- [Study material]:
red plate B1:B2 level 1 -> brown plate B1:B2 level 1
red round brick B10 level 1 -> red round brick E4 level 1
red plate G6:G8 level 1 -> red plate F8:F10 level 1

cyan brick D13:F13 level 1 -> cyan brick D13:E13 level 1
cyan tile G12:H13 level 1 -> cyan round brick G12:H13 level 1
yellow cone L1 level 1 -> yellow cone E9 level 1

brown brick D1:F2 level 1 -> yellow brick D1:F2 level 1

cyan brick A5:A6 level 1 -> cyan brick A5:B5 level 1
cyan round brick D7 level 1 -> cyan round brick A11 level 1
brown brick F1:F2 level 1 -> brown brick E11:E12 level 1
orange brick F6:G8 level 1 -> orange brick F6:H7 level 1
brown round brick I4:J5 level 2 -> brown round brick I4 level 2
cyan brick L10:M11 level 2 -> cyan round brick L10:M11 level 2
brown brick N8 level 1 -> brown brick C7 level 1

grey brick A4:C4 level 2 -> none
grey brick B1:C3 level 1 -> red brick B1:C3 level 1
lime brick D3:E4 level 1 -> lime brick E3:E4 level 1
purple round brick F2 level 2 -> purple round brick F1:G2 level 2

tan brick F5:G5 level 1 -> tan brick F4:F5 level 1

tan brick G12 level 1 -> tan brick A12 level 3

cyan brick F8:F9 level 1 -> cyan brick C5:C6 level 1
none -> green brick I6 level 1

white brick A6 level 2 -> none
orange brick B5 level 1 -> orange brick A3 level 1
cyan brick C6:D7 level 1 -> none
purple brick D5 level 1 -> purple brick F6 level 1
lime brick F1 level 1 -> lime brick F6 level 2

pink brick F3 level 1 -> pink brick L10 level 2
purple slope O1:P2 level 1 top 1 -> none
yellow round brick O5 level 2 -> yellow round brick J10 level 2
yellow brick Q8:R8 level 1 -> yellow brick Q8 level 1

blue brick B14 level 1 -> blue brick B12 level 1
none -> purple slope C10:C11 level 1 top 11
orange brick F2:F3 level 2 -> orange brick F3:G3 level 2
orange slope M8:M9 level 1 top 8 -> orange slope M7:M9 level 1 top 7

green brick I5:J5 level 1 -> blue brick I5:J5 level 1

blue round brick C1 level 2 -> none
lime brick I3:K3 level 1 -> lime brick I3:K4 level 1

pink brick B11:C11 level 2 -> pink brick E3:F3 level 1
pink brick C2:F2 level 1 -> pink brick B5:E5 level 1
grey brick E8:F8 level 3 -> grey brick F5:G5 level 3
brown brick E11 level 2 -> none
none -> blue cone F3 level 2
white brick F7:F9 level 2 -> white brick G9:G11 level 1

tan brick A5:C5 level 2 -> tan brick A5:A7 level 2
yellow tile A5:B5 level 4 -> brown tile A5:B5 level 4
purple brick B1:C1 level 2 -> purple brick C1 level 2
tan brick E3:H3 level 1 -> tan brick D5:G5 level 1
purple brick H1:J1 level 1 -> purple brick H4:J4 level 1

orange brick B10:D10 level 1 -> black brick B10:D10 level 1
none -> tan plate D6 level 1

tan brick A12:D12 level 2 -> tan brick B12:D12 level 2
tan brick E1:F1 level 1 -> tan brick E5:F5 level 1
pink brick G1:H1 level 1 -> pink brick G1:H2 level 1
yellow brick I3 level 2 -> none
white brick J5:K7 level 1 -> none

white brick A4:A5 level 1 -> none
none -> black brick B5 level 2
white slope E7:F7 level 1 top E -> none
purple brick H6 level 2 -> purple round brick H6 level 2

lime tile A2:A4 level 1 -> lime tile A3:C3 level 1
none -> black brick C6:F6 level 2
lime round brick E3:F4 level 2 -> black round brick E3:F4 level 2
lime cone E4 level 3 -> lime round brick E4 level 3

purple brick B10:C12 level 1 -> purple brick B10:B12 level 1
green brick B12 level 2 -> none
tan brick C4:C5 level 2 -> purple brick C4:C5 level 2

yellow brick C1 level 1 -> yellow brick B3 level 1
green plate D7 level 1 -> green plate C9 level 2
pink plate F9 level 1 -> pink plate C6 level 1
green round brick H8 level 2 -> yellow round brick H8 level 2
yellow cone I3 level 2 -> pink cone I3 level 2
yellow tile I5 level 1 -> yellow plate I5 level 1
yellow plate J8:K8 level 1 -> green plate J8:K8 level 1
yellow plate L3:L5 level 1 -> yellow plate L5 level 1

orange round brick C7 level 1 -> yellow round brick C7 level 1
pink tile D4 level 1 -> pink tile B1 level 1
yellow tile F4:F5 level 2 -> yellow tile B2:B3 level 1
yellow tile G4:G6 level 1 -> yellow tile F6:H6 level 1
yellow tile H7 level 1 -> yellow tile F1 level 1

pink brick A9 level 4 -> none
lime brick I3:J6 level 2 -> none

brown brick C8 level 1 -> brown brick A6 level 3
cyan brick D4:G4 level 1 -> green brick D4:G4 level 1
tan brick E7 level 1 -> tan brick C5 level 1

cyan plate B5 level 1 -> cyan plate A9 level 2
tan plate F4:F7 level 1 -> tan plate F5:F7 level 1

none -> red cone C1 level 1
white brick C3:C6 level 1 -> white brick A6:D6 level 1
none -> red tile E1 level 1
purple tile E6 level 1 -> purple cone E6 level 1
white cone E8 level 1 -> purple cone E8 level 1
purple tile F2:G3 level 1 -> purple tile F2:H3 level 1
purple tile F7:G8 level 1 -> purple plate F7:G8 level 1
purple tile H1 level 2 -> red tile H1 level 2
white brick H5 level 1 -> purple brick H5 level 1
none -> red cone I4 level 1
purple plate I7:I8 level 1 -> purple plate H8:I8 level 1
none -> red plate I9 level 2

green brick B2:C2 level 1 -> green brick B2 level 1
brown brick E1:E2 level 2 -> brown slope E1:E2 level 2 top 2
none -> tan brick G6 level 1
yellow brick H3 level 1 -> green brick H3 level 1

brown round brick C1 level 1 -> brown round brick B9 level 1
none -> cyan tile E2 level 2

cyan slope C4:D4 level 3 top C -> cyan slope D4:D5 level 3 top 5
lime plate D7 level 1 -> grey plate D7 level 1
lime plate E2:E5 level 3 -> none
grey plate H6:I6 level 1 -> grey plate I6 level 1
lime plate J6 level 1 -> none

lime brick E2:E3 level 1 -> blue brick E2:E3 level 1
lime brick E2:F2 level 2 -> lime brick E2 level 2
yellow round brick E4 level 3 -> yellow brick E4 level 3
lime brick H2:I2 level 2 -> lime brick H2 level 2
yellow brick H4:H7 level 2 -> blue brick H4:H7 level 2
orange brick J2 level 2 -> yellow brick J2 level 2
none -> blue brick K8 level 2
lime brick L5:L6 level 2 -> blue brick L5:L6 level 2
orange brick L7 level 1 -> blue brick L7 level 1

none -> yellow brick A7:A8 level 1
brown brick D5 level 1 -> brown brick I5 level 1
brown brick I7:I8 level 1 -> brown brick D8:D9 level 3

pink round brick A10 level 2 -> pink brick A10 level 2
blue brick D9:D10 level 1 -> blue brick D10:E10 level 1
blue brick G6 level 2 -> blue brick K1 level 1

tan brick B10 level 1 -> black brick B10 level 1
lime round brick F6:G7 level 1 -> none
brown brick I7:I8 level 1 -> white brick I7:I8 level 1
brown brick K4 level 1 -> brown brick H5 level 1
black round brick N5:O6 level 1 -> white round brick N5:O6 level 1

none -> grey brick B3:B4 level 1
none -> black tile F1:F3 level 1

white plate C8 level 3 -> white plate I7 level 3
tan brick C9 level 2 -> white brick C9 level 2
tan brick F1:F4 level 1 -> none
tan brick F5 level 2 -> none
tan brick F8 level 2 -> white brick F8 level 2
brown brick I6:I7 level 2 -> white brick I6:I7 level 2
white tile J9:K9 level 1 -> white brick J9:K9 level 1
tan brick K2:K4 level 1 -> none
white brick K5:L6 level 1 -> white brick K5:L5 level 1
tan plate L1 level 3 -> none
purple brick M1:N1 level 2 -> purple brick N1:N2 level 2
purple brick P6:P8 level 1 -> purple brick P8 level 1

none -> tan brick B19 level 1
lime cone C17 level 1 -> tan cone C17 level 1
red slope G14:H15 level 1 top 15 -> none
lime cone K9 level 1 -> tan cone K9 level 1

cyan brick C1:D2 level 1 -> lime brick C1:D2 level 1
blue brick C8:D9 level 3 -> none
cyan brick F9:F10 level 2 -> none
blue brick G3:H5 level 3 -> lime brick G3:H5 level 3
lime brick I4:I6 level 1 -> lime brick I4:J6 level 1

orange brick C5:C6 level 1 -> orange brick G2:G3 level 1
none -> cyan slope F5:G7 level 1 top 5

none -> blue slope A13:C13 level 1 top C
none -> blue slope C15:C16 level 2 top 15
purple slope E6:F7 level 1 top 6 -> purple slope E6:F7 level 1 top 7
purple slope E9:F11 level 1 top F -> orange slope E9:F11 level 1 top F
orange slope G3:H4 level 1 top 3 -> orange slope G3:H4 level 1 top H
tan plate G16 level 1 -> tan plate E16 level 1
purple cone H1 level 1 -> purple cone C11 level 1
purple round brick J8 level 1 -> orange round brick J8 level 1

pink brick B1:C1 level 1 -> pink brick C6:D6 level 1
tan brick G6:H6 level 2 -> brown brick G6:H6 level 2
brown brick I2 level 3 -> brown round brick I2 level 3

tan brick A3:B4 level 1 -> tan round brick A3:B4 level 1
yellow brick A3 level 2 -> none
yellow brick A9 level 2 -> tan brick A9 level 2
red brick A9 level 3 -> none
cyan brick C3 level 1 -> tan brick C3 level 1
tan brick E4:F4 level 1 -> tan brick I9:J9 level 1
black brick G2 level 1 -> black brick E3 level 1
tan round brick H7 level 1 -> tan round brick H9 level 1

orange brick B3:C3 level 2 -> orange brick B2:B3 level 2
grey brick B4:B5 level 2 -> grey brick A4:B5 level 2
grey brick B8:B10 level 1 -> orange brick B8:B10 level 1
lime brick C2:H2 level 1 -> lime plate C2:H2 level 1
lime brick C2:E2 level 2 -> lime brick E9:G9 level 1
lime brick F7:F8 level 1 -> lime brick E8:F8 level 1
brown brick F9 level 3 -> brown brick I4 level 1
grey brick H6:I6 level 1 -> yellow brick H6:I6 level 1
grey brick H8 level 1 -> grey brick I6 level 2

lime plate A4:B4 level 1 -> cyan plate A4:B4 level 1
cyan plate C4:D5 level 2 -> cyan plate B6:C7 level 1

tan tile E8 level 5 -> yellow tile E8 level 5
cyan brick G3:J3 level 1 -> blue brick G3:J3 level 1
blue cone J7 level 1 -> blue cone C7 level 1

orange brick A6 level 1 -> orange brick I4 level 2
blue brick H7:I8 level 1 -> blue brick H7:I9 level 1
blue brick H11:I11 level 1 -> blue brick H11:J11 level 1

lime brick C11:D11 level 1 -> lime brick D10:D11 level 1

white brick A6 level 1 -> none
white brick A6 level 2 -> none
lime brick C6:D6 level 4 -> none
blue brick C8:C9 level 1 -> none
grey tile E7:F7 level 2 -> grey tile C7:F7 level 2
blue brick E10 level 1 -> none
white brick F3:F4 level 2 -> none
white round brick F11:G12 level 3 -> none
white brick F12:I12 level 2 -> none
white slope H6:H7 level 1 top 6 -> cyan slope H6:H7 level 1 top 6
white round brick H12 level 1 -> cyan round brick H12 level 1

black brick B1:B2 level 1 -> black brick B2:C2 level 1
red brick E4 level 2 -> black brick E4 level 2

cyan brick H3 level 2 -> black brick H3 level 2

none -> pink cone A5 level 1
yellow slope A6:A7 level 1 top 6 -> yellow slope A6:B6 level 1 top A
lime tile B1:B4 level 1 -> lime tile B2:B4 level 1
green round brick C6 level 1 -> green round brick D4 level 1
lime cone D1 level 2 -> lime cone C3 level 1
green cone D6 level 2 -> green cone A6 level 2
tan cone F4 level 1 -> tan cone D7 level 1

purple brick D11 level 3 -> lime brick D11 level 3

- [Prompt]: Copy the records above exactly, beginning at the line that contains "tan brick G12" and stopping after the line that contains "lime brick F1".

- [Finished exercise]:
tan brick G12 level 1 -> tan brick A12 level 3

cyan brick F8:F9 level 1 -> cyan brick C5:C6 level 1
none -> green brick I6 level 1

white brick A6 level 2 -> none
orange brick B5 level 1 -> orange brick A3 level 1
cyan brick C6:D7 level 1 -> none
purple brick D5 level 1 -> purple brick F6 level 1
lime brick F1 level 1 -> lime brick F6 level 2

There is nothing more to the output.